_Exercise materials_

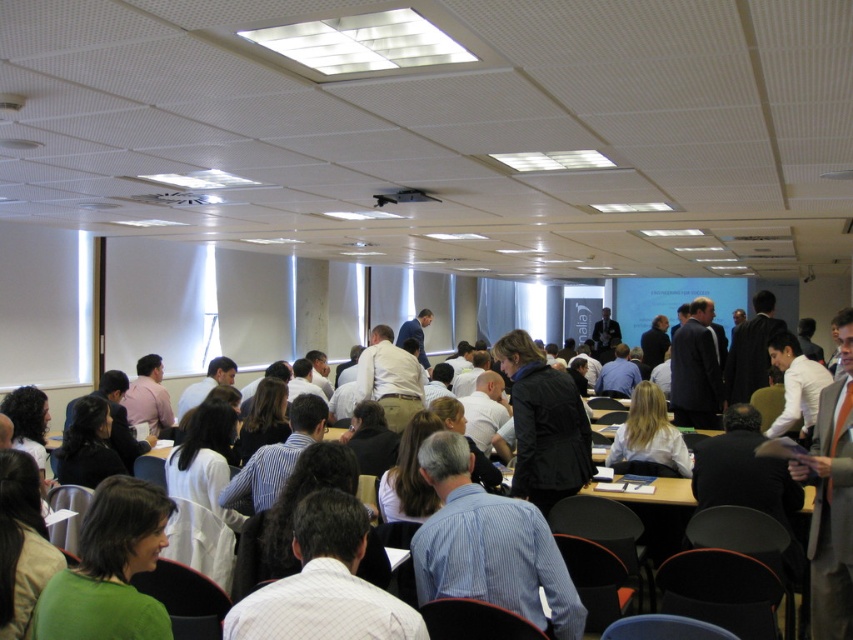
Question: Which is nearer to the blue striped shirt at center?

Choices:
 (A) dark brown leather jacket at center
 (B) green matte shirt at lower left
 (C) blonde hair at center
 (D) white striped shirt at center

Answer: (D)

Question: Can you confirm if blue striped shirt at center is thinner than blonde hair at center?

Choices:
 (A) yes
 (B) no

Answer: (B)

Question: Which object appears farthest from the camera in this image?

Choices:
 (A) blonde hair at center
 (B) green matte shirt at lower left

Answer: (A)

Question: Is green matte shirt at lower left above dark brown leather jacket at center?

Choices:
 (A) no
 (B) yes

Answer: (A)

Question: Estimate the real-world distances between objects in this image. Which object is closer to the dark brown leather jacket at center?

Choices:
 (A) blue striped shirt at center
 (B) green matte shirt at lower left

Answer: (A)

Question: Can you confirm if blue striped shirt at center is positioned to the right of blonde hair at center?

Choices:
 (A) no
 (B) yes

Answer: (A)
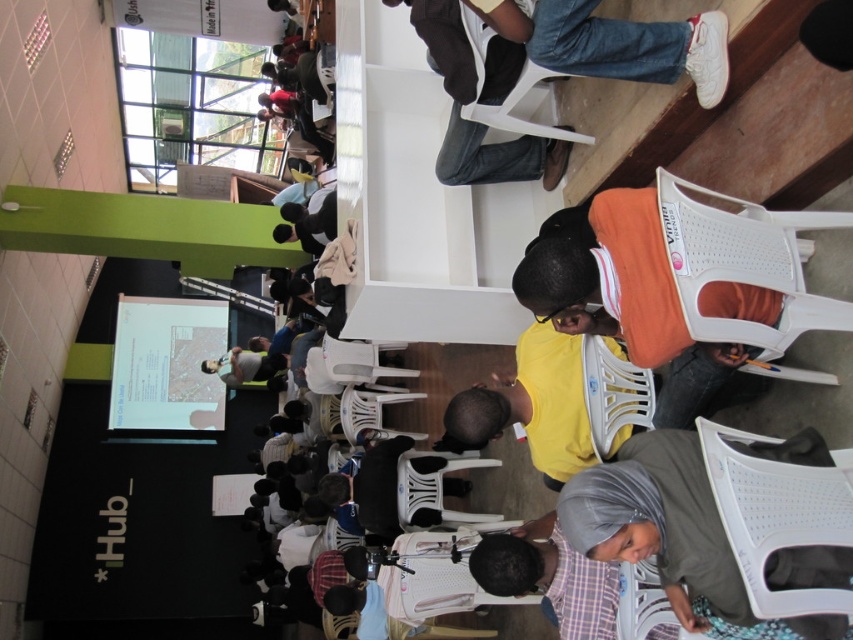
You are standing at the center of the room and need to sit down. There is a white mesh chair at lower right. Can you walk directly towards it without needing to move around any obstacles?

Yes, you can walk directly towards the white mesh chair at lower right because its position at point (776, 515) indicates it is in an open area with no obstacles blocking the path from the center of the room.

Consider the image. You are sitting in the white plastic chair at upper center and want to move to the front of the room to ask a question. Is the white mesh chair at lower right blocking your path?

The white mesh chair at lower right is in front of the white plastic chair at upper center, so it is blocking your path to the front of the room.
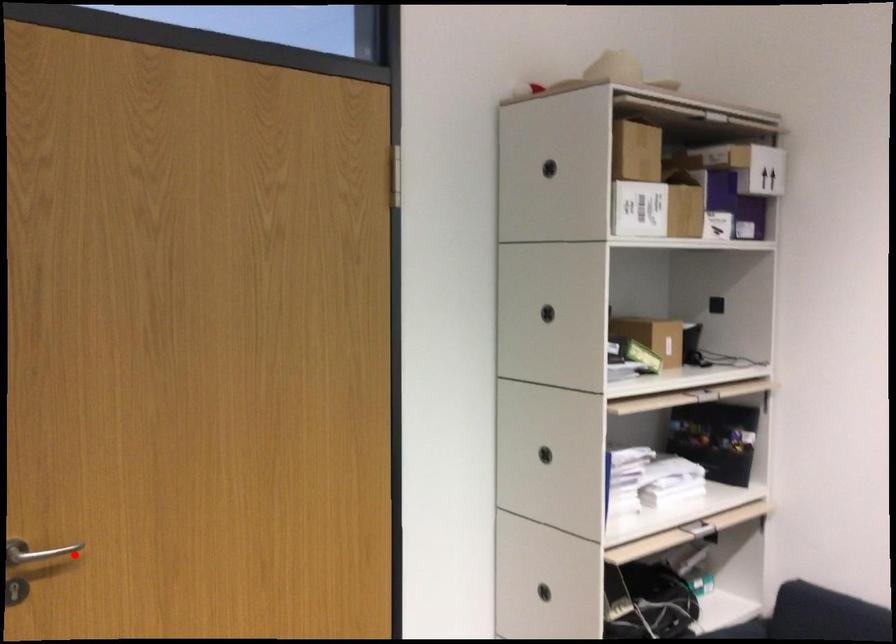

_The problem_
Please rewrite the entries starting at the line containing "Question: Is green" and ending at the end of the entries, swapping "dark brown leather jacket" for "black leather jacket" and keeping everything else unchanged. Leave the pictures out of your answer.

_Exercise result_
Question: Is green matte shirt at lower left above black leather jacket at center?

Choices:
 (A) no
 (B) yes

Answer: (A)

Question: Estimate the real-world distances between objects in this image. Which object is closer to the black leather jacket at center?

Choices:
 (A) blue striped shirt at center
 (B) green matte shirt at lower left

Answer: (A)

Question: Can you confirm if blue striped shirt at center is positioned to the right of blonde hair at center?

Choices:
 (A) no
 (B) yes

Answer: (A)
You are standing at the center of the room and need to sit down. There is a white mesh chair at lower right. Can you walk directly towards it without needing to move around any obstacles?

Yes, you can walk directly towards the white mesh chair at lower right because its position at point (776, 515) indicates it is in an open area with no obstacles blocking the path from the center of the room.

Consider the image. You are sitting in the white plastic chair at upper center and want to move to the front of the room to ask a question. Is the white mesh chair at lower right blocking your path?

The white mesh chair at lower right is in front of the white plastic chair at upper center, so it is blocking your path to the front of the room.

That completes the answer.